(Spatial reasoning data)
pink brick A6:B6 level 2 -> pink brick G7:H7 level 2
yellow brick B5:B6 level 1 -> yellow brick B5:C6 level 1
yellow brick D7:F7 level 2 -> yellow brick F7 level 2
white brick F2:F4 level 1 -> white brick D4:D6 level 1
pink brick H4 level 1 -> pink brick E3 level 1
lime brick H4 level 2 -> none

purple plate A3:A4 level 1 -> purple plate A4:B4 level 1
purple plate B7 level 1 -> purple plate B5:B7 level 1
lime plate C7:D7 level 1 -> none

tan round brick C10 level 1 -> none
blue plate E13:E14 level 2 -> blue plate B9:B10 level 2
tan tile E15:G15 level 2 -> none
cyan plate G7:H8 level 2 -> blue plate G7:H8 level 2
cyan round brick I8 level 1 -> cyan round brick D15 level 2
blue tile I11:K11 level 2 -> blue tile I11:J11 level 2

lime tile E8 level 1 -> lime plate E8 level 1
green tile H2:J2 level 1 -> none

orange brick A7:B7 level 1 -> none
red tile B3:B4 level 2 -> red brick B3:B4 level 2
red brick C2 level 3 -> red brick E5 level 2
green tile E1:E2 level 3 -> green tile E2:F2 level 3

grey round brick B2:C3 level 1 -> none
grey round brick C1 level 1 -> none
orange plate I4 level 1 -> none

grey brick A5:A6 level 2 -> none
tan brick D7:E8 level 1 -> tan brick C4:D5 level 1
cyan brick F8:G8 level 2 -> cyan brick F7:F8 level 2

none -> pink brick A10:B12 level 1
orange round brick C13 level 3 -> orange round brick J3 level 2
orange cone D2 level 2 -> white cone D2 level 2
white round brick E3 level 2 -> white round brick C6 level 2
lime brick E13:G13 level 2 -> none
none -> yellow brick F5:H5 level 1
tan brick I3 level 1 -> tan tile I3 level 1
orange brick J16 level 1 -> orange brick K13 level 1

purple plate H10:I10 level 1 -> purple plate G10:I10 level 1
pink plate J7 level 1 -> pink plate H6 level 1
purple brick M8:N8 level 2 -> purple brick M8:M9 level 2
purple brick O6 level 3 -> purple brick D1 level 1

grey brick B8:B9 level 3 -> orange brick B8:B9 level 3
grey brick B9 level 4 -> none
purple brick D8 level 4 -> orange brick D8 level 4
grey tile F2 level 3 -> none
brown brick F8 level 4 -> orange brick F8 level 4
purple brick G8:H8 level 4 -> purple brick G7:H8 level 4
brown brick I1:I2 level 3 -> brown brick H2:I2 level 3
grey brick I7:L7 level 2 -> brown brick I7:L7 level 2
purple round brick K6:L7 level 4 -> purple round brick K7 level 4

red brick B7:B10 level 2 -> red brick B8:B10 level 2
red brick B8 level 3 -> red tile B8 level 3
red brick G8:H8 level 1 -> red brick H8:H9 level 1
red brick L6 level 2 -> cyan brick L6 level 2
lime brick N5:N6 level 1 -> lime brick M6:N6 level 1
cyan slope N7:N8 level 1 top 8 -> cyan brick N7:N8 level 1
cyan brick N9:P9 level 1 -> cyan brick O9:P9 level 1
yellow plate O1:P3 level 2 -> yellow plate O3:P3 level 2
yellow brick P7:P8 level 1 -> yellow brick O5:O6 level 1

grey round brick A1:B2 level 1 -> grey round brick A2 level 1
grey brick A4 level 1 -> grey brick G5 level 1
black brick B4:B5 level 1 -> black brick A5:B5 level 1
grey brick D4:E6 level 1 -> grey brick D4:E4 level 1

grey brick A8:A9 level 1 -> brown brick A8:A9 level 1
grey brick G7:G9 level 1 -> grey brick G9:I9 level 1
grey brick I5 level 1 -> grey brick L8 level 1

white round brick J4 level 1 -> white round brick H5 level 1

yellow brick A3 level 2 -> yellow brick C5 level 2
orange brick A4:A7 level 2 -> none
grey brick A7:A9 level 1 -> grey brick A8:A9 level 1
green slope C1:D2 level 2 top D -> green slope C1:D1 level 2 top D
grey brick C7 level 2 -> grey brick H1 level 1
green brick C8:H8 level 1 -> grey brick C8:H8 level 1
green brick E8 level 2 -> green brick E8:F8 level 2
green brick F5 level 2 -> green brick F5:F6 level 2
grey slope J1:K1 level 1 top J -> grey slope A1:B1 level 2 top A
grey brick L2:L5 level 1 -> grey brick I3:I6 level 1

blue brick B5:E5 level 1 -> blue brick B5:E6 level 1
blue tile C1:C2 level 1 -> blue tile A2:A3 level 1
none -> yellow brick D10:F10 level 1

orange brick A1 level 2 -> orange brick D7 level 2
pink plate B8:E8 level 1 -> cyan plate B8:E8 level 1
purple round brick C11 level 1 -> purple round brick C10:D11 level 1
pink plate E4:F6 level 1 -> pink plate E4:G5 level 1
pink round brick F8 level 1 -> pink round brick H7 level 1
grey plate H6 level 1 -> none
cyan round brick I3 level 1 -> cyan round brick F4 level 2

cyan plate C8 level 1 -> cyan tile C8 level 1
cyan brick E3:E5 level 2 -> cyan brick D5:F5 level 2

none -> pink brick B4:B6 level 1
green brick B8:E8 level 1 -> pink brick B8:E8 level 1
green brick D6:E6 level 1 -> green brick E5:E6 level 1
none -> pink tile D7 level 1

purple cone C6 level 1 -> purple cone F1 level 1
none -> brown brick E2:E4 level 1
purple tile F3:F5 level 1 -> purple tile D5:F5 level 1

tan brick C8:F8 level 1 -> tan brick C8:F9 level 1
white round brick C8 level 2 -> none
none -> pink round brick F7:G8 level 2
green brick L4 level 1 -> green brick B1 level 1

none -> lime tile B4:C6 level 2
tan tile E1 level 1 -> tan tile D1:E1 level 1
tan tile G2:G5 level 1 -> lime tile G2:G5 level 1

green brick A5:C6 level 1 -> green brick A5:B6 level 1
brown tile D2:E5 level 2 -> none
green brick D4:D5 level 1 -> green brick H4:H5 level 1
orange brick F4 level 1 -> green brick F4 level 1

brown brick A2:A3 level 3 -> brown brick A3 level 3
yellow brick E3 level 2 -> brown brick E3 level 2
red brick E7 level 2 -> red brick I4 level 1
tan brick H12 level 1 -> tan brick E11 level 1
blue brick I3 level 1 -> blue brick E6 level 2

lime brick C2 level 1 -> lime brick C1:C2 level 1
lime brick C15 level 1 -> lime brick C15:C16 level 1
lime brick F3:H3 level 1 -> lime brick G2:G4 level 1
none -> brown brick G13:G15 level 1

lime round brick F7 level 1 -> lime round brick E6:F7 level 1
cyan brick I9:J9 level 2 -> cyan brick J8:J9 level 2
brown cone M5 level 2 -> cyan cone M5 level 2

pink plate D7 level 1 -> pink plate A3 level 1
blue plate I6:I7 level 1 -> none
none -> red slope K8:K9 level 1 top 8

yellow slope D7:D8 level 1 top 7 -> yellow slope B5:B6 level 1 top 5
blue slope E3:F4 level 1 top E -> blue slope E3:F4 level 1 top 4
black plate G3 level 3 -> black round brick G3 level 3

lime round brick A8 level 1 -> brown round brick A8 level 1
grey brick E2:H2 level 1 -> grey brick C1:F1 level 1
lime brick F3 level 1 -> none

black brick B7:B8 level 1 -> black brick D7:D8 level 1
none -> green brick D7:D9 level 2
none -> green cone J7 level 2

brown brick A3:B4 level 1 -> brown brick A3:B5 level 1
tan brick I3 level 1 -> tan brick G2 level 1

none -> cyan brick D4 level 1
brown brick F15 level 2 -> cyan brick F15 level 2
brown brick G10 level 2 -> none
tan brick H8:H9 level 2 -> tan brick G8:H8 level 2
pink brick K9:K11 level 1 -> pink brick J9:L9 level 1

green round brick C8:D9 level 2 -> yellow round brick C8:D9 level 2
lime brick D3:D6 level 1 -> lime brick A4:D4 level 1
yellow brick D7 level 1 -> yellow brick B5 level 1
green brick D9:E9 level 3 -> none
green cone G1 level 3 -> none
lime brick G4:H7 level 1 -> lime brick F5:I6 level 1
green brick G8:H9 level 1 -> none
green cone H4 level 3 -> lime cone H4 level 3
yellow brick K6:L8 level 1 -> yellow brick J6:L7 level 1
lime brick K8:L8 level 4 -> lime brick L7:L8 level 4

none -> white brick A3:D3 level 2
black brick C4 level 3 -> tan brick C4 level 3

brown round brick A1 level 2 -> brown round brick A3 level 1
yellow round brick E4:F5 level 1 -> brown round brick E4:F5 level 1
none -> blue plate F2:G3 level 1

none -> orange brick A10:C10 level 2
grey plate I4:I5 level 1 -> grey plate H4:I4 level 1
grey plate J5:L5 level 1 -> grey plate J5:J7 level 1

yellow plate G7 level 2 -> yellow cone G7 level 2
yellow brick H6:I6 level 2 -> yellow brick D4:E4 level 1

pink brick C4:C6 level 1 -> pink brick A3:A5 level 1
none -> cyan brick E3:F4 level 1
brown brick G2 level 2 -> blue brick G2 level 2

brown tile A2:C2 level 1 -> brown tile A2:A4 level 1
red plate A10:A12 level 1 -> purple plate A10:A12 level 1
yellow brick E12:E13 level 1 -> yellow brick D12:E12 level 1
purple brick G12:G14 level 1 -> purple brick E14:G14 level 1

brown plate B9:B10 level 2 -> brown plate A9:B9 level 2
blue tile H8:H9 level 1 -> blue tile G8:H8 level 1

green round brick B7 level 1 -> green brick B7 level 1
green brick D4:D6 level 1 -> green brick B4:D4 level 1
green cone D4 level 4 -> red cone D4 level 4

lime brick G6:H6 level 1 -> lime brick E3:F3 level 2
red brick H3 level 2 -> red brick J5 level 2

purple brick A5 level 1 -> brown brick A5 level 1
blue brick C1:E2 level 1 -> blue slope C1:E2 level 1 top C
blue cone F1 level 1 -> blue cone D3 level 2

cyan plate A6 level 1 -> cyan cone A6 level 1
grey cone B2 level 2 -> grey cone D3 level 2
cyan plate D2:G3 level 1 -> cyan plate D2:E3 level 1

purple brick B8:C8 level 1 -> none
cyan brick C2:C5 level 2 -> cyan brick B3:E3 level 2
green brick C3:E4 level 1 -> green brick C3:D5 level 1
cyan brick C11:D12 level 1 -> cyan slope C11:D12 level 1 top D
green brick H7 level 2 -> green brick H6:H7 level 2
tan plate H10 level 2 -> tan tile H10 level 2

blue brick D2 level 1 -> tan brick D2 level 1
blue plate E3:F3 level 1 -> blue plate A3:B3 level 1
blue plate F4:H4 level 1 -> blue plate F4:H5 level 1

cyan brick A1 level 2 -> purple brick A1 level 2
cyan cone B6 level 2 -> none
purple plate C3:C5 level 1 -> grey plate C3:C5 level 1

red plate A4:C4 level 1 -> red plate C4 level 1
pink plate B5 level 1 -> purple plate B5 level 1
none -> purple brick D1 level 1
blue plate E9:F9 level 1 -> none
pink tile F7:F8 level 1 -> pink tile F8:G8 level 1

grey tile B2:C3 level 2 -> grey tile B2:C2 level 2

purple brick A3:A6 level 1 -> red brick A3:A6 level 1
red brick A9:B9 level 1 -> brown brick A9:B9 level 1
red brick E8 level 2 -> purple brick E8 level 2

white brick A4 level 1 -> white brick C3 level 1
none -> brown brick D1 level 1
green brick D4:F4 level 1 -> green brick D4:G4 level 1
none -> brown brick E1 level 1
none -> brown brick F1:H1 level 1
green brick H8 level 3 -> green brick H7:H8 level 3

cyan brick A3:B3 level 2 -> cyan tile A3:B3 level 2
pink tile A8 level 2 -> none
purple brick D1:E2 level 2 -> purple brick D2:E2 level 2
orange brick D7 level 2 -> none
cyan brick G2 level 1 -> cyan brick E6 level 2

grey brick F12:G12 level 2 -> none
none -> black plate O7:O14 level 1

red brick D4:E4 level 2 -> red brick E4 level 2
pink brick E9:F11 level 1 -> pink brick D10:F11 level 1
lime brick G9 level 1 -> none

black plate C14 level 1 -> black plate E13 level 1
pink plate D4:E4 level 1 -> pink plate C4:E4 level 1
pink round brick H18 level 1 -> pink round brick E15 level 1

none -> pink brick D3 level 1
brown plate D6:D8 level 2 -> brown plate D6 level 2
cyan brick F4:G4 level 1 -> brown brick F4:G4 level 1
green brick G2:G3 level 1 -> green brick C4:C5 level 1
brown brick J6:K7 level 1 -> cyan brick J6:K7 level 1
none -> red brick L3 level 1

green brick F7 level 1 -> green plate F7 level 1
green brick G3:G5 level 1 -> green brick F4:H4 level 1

What you should do:
A word-for-word copy of the lines above from the one with "brown brick F15" through the one with "blue tile H8:H9", inclusive, is the only output wanted.

Output of the task:
brown brick F15 level 2 -> cyan brick F15 level 2
brown brick G10 level 2 -> none
tan brick H8:H9 level 2 -> tan brick G8:H8 level 2
pink brick K9:K11 level 1 -> pink brick J9:L9 level 1

green round brick C8:D9 level 2 -> yellow round brick C8:D9 level 2
lime brick D3:D6 level 1 -> lime brick A4:D4 level 1
yellow brick D7 level 1 -> yellow brick B5 level 1
green brick D9:E9 level 3 -> none
green cone G1 level 3 -> none
lime brick G4:H7 level 1 -> lime brick F5:I6 level 1
green brick G8:H9 level 1 -> none
green cone H4 level 3 -> lime cone H4 level 3
yellow brick K6:L8 level 1 -> yellow brick J6:L7 level 1
lime brick K8:L8 level 4 -> lime brick L7:L8 level 4

none -> white brick A3:D3 level 2
black brick C4 level 3 -> tan brick C4 level 3

brown round brick A1 level 2 -> brown round brick A3 level 1
yellow round brick E4:F5 level 1 -> brown round brick E4:F5 level 1
none -> blue plate F2:G3 level 1

none -> orange brick A10:C10 level 2
grey plate I4:I5 level 1 -> grey plate H4:I4 level 1
grey plate J5:L5 level 1 -> grey plate J5:J7 level 1

yellow plate G7 level 2 -> yellow cone G7 level 2
yellow brick H6:I6 level 2 -> yellow brick D4:E4 level 1

pink brick C4:C6 level 1 -> pink brick A3:A5 level 1
none -> cyan brick E3:F4 level 1
brown brick G2 level 2 -> blue brick G2 level 2

brown tile A2:C2 level 1 -> brown tile A2:A4 level 1
red plate A10:A12 level 1 -> purple plate A10:A12 level 1
yellow brick E12:E13 level 1 -> yellow brick D12:E12 level 1
purple brick G12:G14 level 1 -> purple brick E14:G14 level 1

brown plate B9:B10 level 2 -> brown plate A9:B9 level 2
blue tile H8:H9 level 1 -> blue tile G8:H8 level 1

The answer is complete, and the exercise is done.